ASSIGNMENT »
Search the material below for the word "none". Copy every line where it is found.

TASK INPUTS »
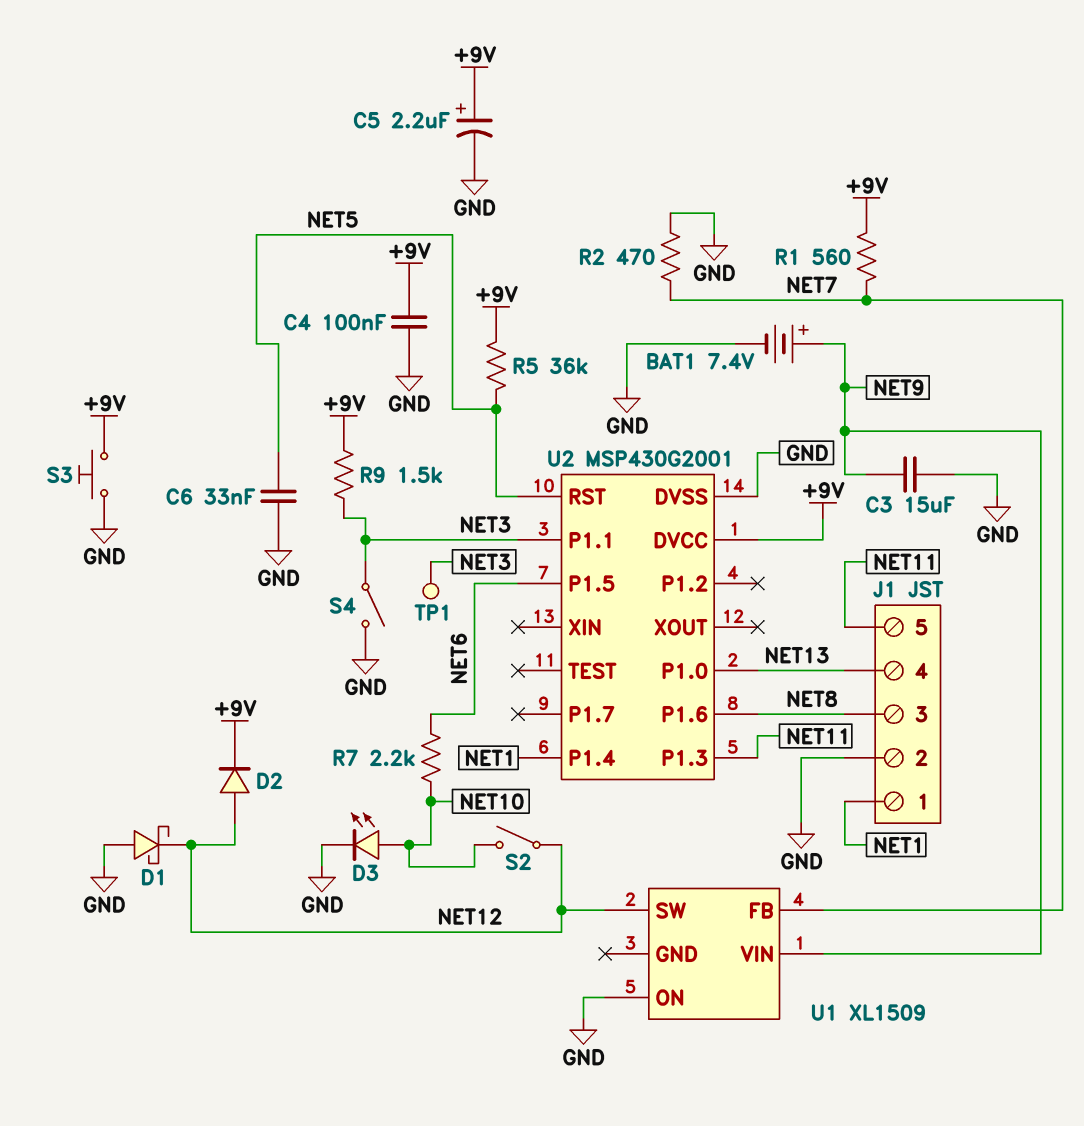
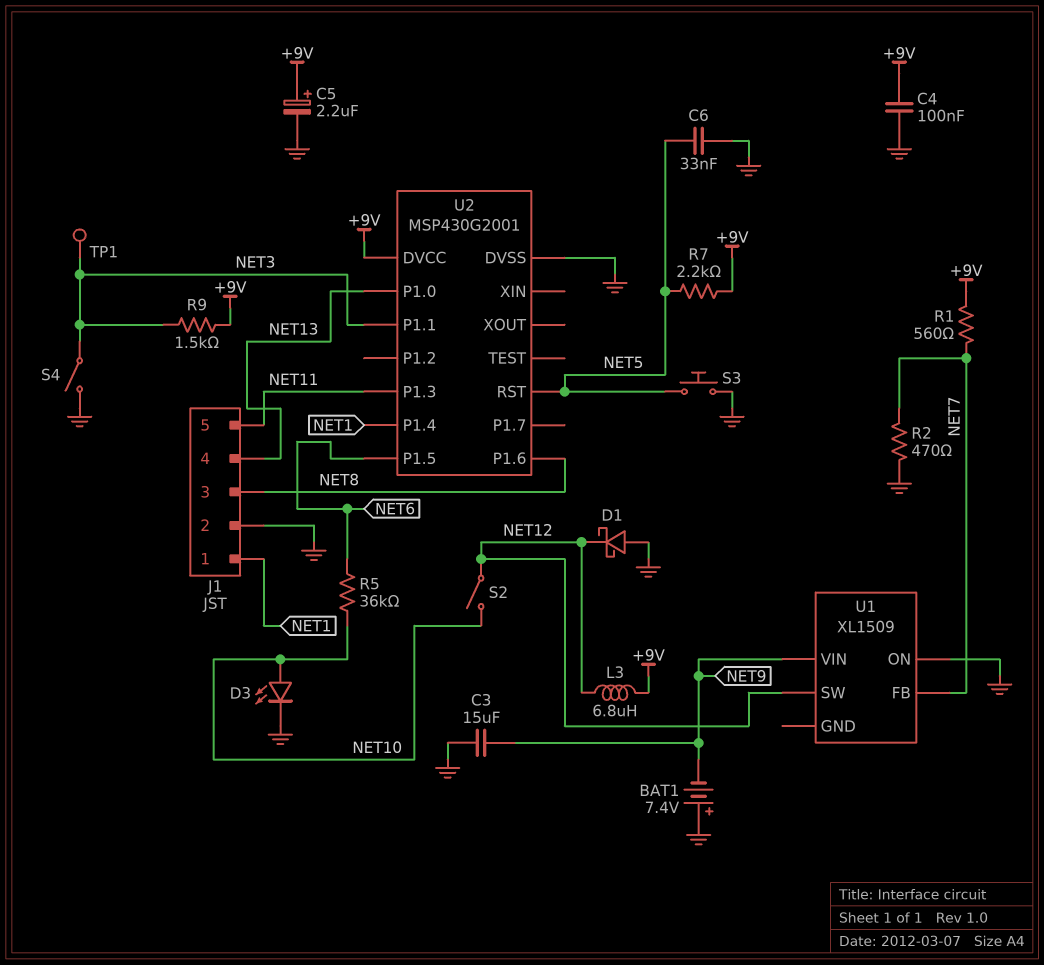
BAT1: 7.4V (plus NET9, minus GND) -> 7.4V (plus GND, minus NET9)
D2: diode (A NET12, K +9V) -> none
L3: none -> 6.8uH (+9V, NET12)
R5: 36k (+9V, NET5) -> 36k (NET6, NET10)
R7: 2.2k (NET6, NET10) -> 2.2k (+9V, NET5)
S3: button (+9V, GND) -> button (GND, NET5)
* * *
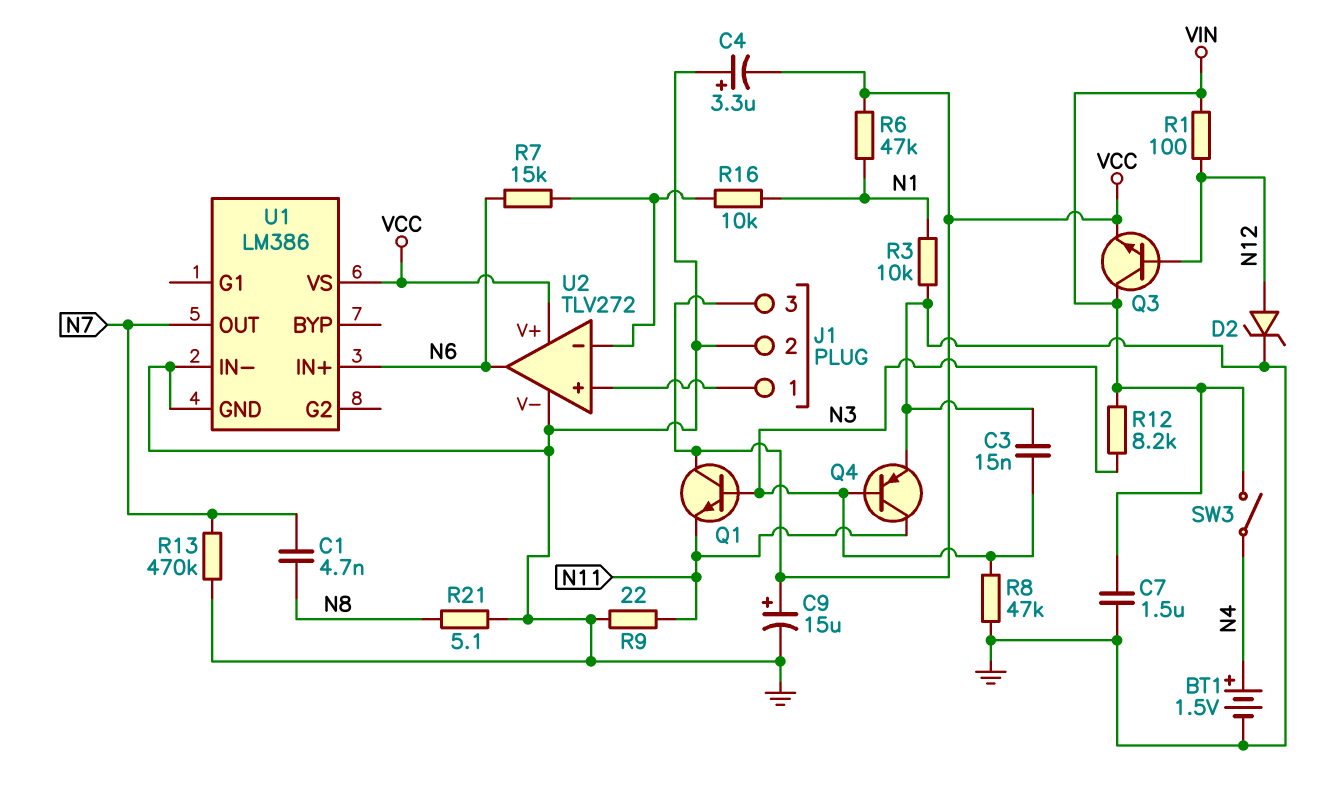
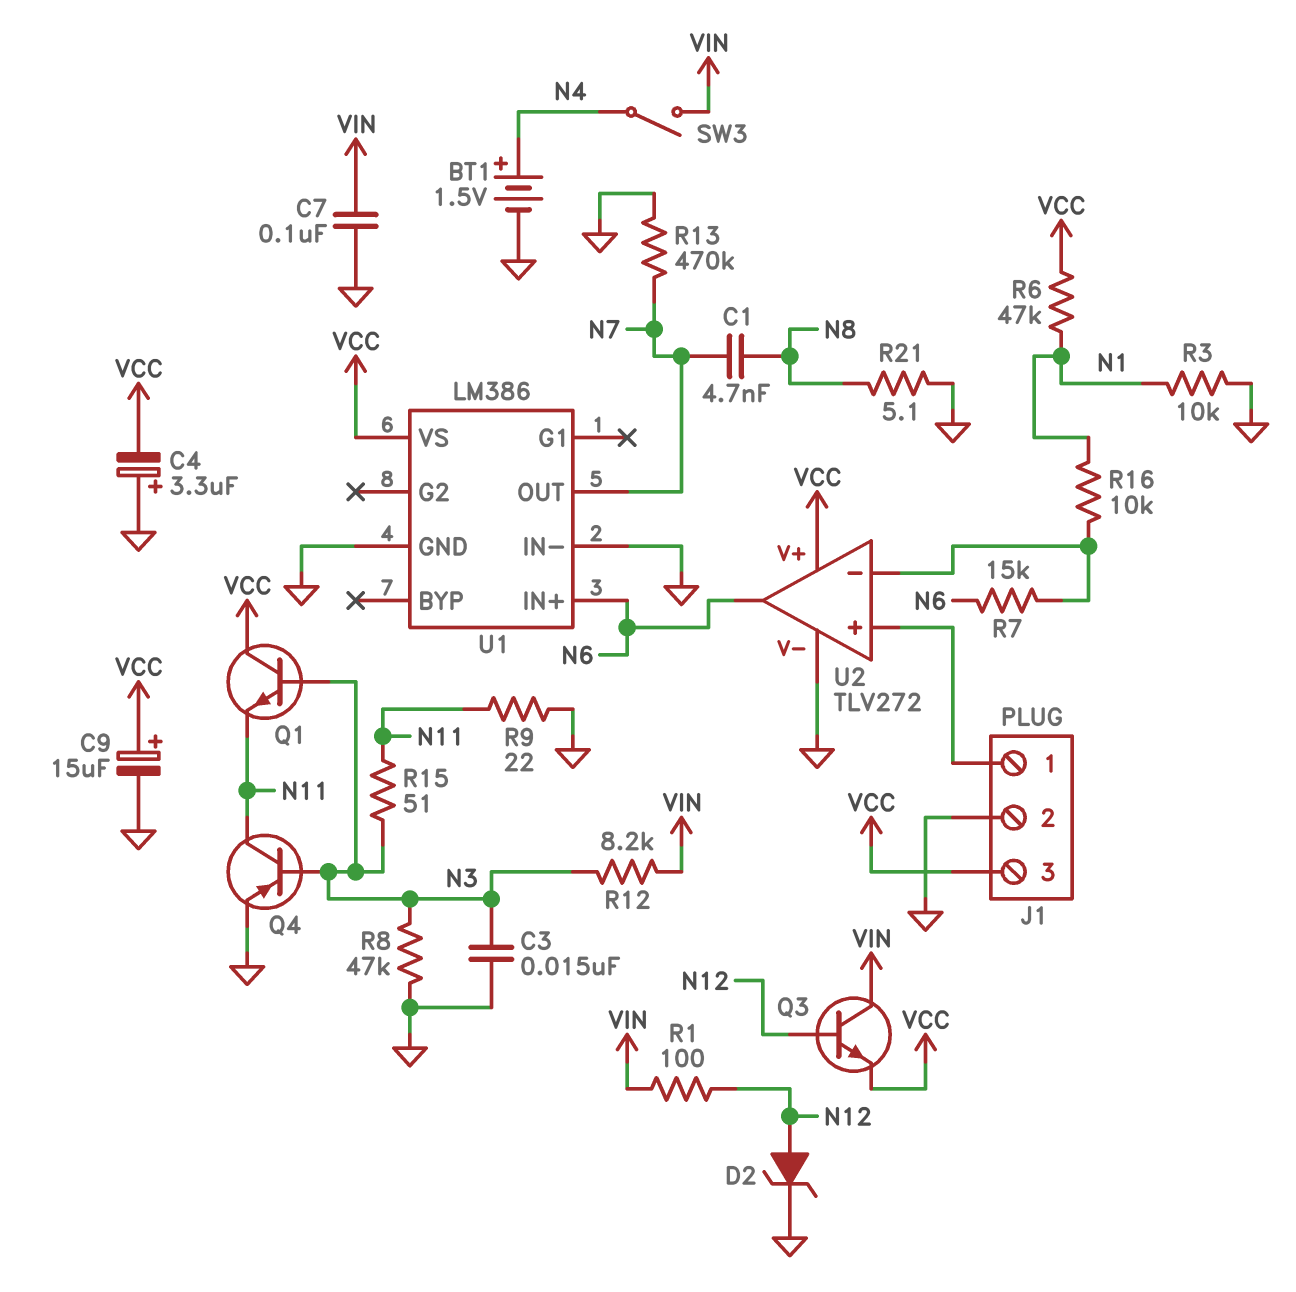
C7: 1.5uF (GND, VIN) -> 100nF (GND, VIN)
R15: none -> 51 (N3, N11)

RESULT BELOW »
D2: diode (A NET12, K +9V) -> none
L3: none -> 6.8uH (+9V, NET12)
R15: none -> 51 (N3, N11)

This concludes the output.